• [About this task]: Copy, from the material below, each line where "RESET" shows up.

• [Recorded information]:
━━━━━━
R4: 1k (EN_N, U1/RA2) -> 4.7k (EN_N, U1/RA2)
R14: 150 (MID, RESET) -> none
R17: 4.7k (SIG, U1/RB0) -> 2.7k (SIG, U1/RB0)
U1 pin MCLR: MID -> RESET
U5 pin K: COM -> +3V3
━━━━━━
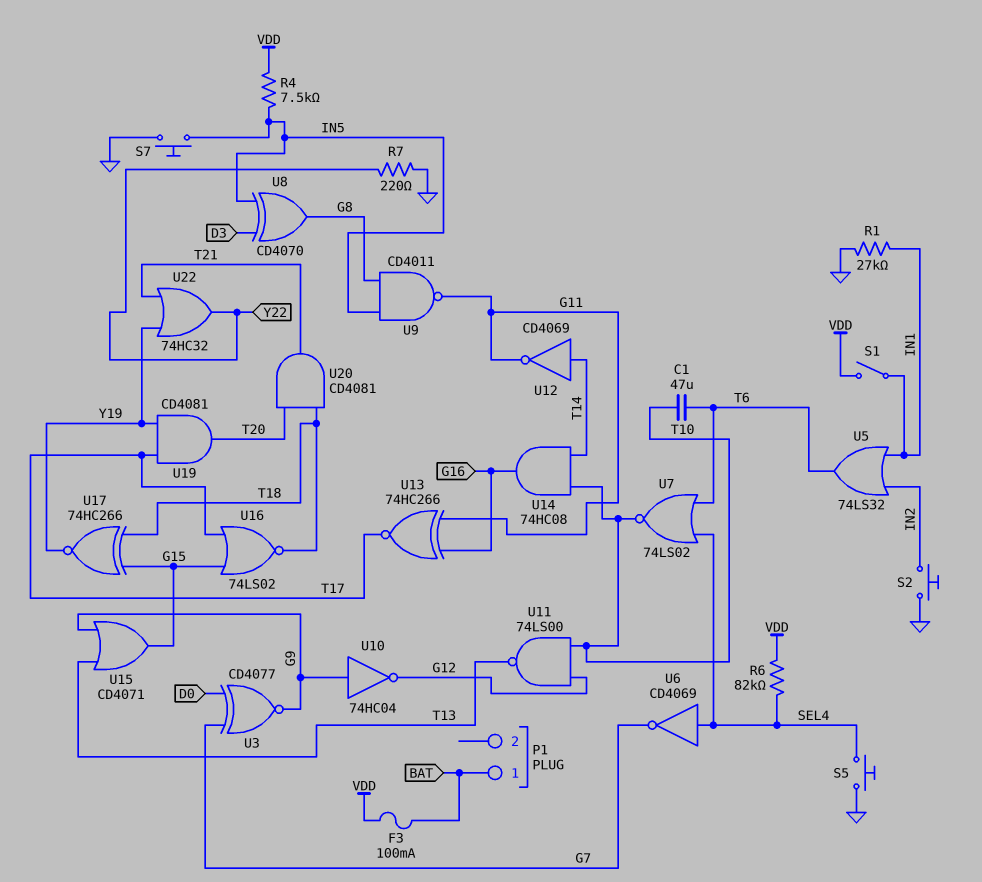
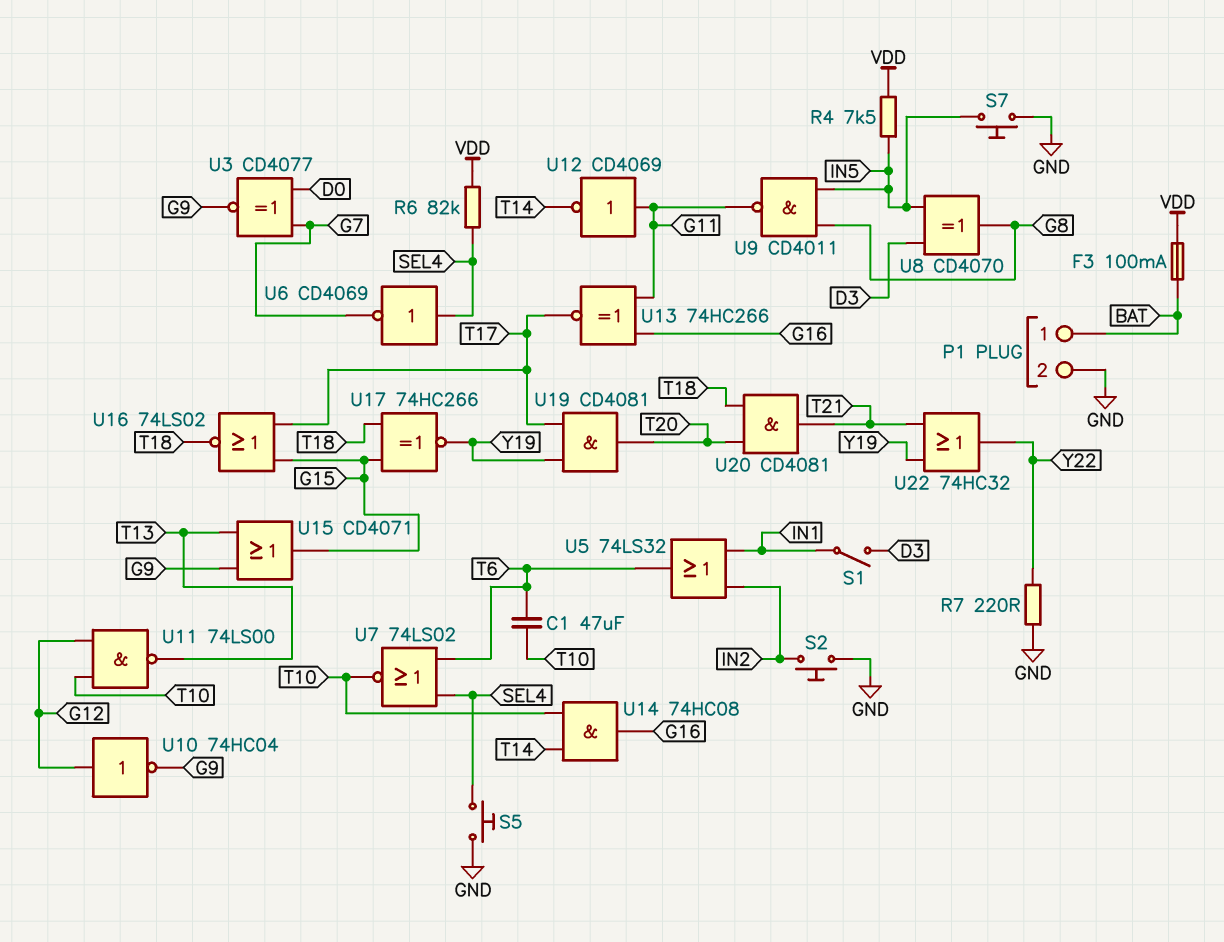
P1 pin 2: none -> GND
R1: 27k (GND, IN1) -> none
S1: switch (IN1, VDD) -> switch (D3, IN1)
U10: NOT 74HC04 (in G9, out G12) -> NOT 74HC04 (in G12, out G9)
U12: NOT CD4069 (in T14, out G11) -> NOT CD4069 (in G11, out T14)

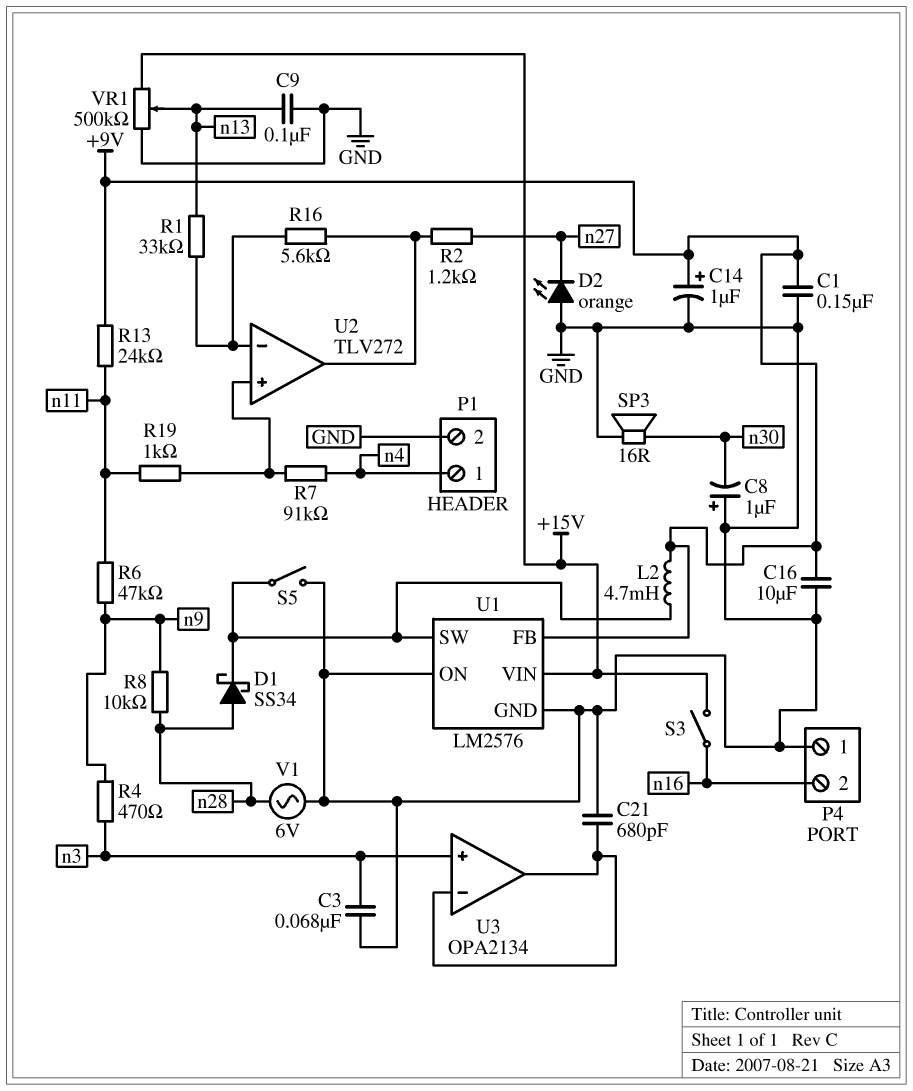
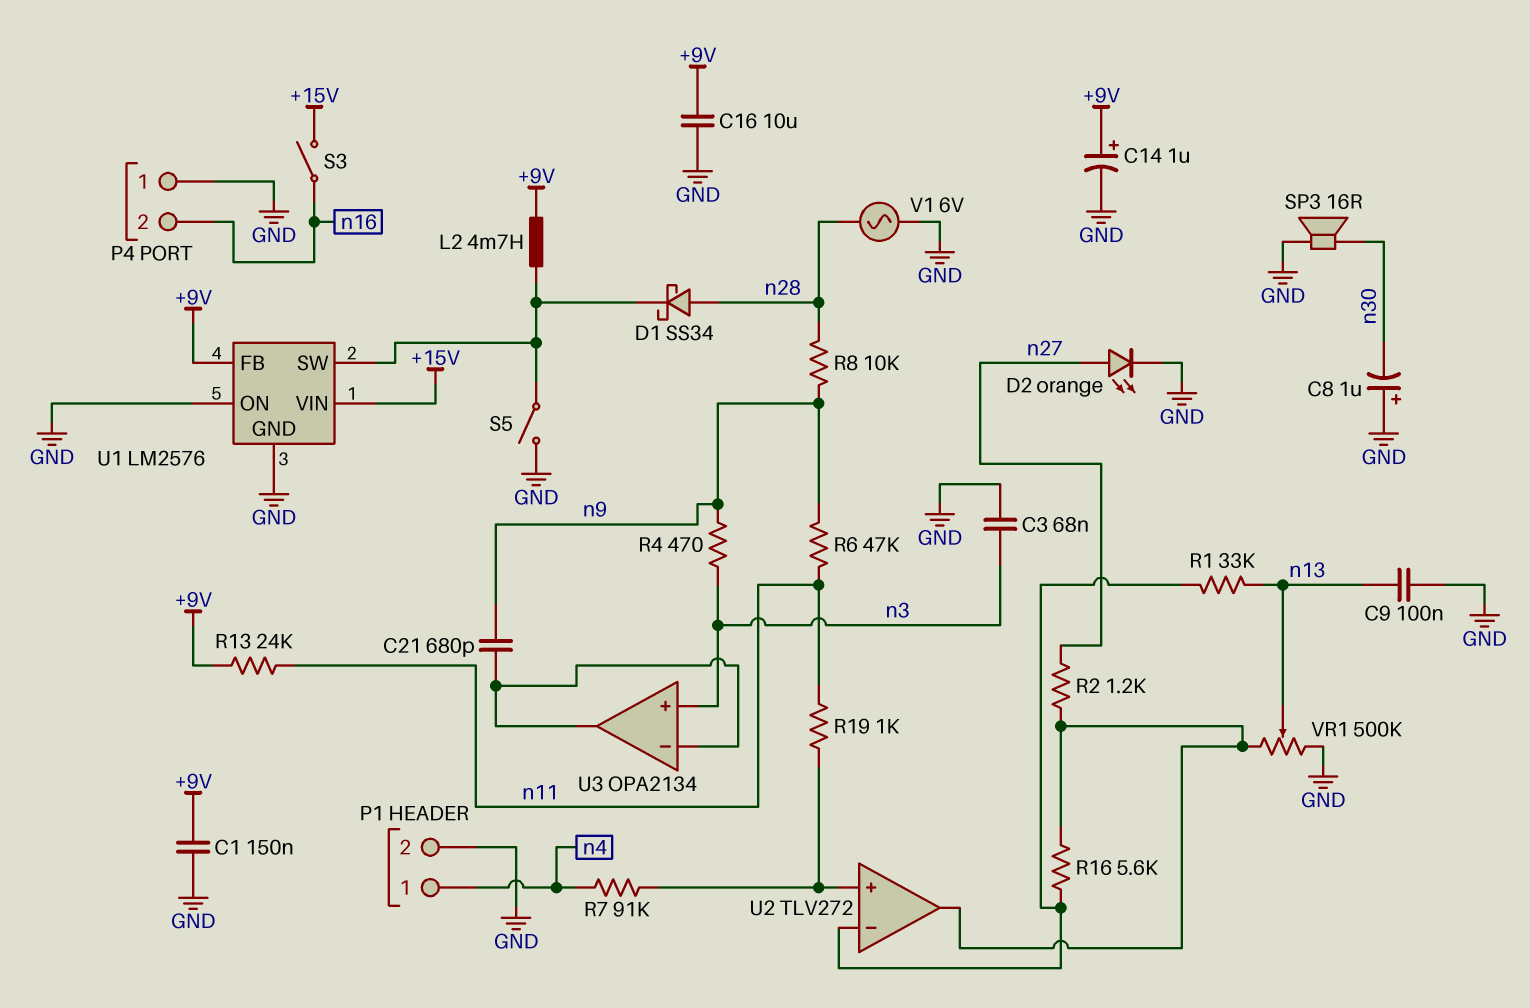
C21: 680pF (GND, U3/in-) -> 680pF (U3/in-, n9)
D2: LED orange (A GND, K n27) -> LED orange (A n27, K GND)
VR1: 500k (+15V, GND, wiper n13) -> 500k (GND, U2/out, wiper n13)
━━━━━━
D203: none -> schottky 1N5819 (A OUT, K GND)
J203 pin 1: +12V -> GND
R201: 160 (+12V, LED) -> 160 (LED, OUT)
━━━━━━
• [Response box]:
R14: 150 (MID, RESET) -> none
U1 pin MCLR: MID -> RESET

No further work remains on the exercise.